> Work to be completed: Where the records hold the string "turquoise", show the whole line it sits on.

> Excerpted data:
• • • • •

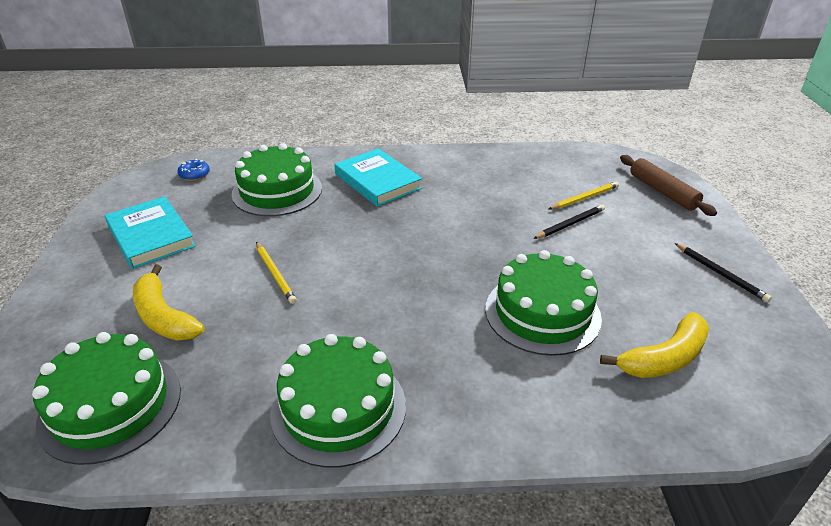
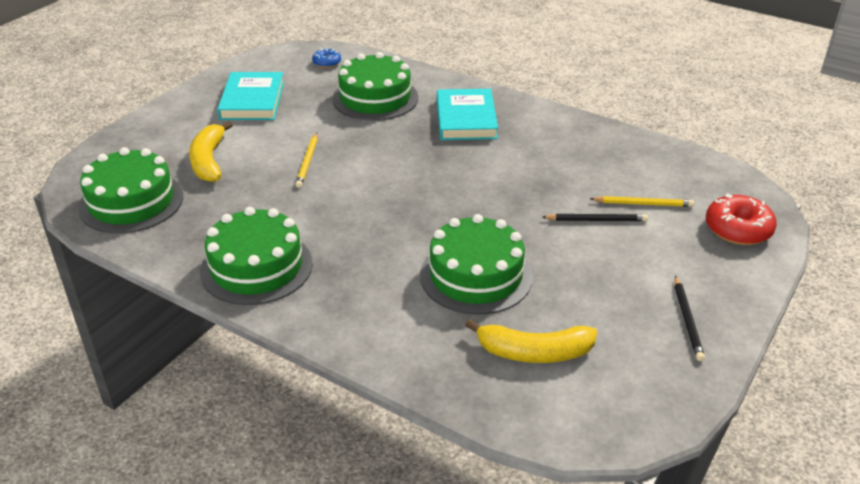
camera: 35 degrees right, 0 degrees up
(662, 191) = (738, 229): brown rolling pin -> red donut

• • • • •

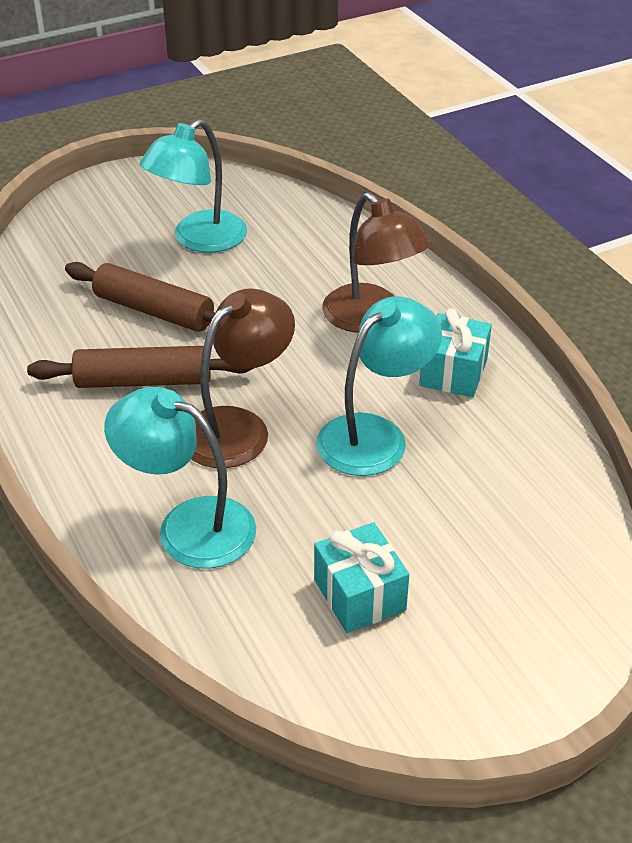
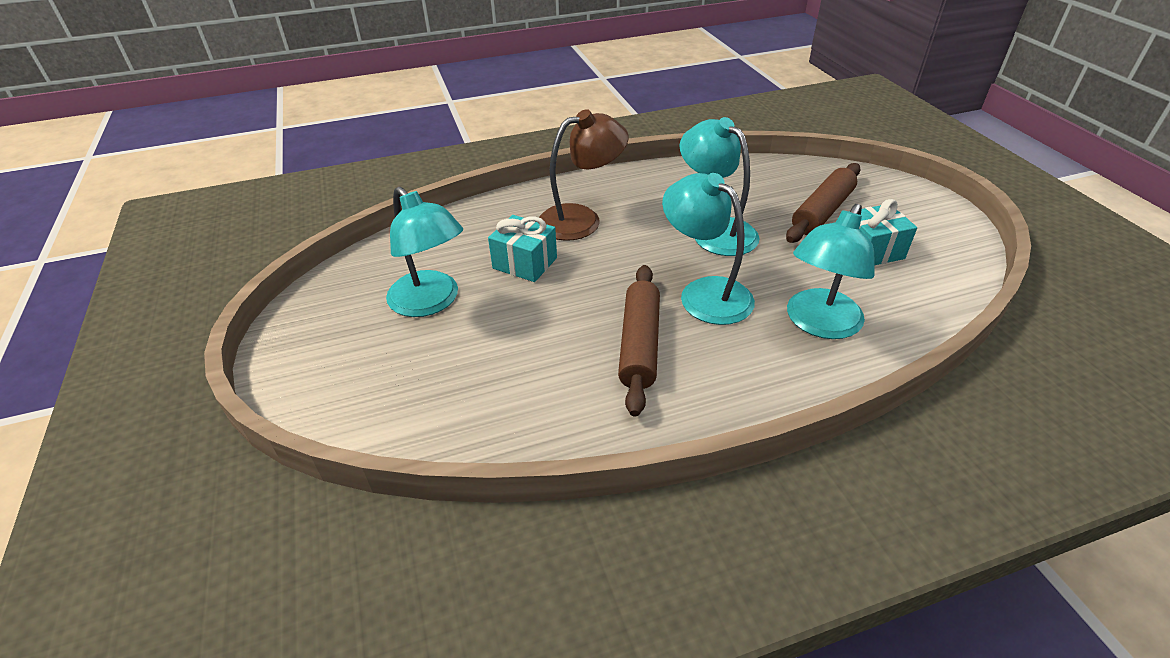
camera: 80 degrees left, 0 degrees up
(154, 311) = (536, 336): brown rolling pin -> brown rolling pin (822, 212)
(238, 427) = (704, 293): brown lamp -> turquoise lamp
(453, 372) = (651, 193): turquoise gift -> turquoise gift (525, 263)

• • • • •

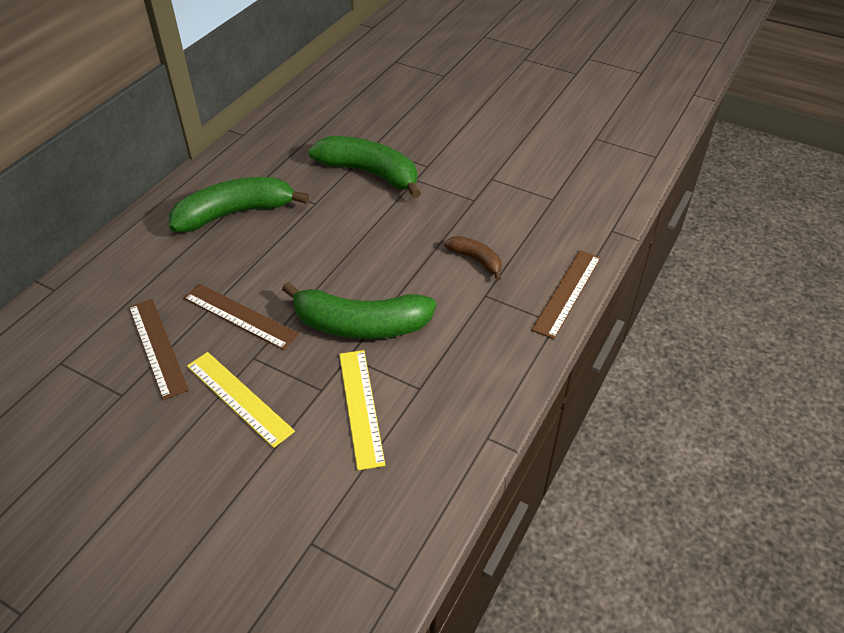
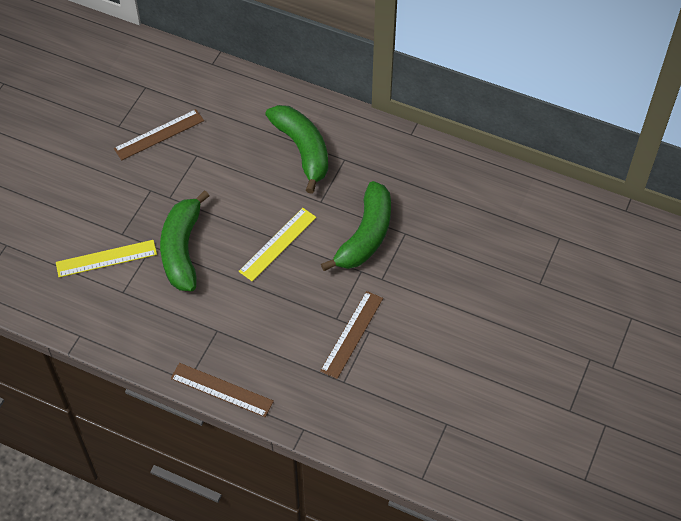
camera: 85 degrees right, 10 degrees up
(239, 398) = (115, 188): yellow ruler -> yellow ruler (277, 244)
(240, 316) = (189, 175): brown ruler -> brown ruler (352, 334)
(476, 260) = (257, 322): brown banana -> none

• • • • •

> Reply to the exercise:
(238, 427) = (704, 293): brown lamp -> turquoise lamp
(453, 372) = (651, 193): turquoise gift -> turquoise gift (525, 263)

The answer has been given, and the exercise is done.